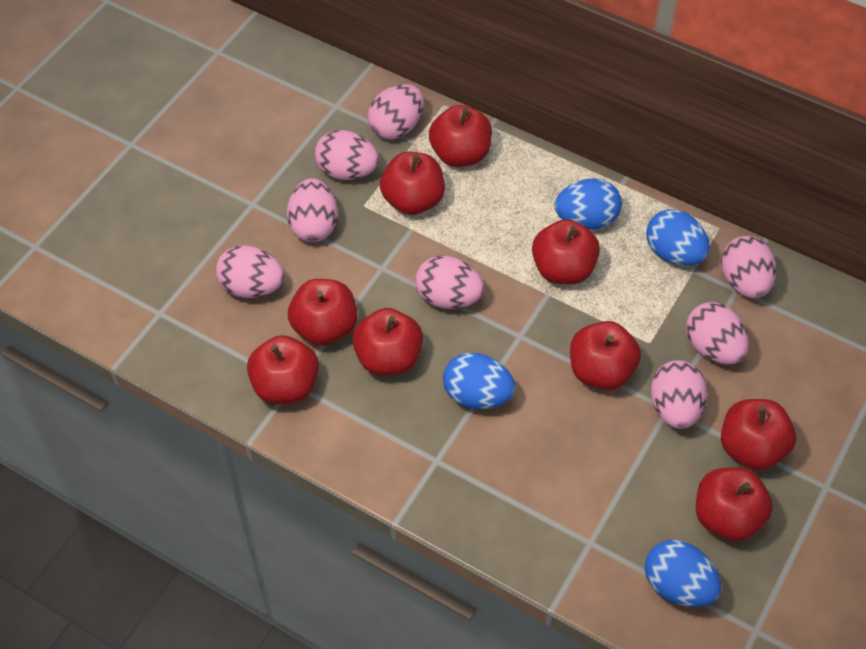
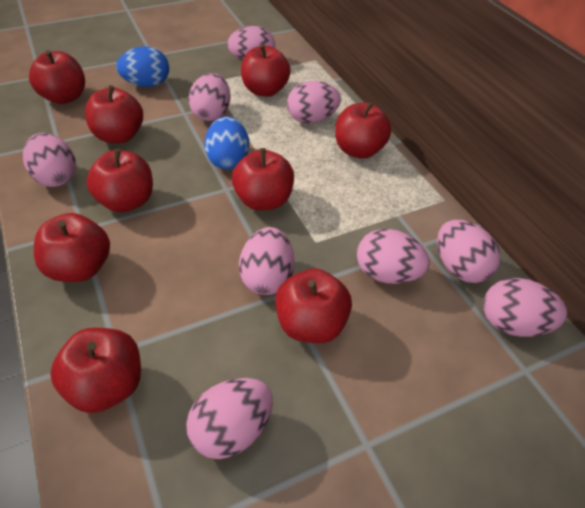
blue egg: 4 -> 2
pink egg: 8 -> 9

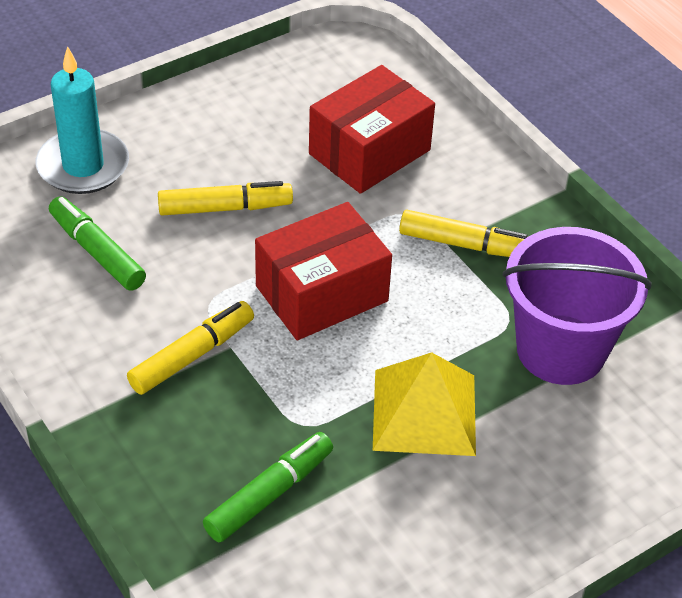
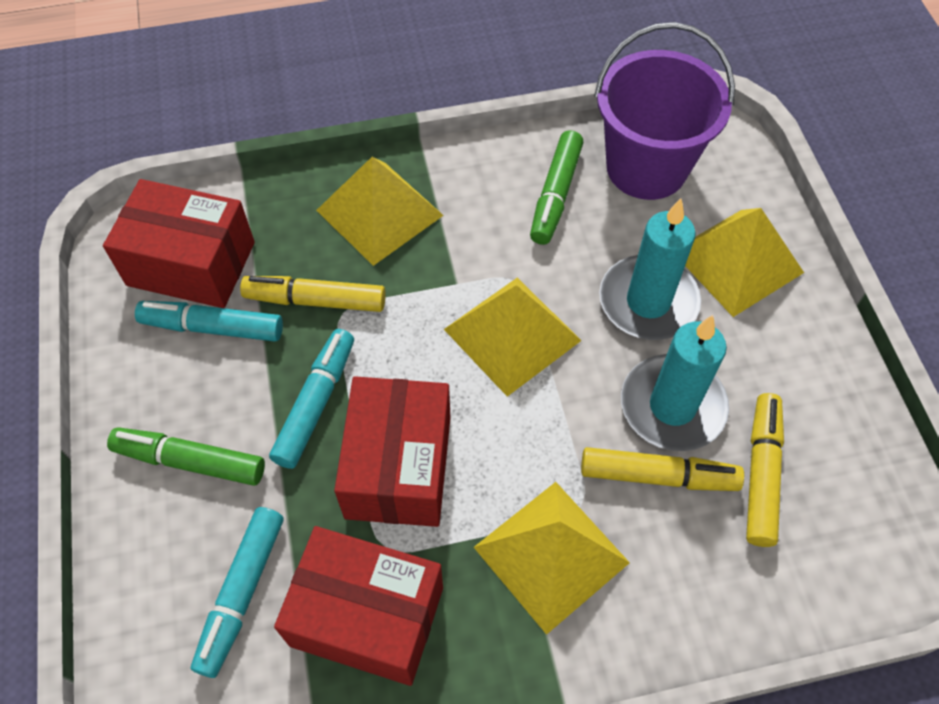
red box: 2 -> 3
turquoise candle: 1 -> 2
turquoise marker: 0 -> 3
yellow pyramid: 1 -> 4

### [Work required]
Without including any picture, reproduce the material above word for word.

### [Solution for this problem]
blue egg: 4 -> 2
pink egg: 8 -> 9

red box: 2 -> 3
turquoise candle: 1 -> 2
turquoise marker: 0 -> 3
yellow pyramid: 1 -> 4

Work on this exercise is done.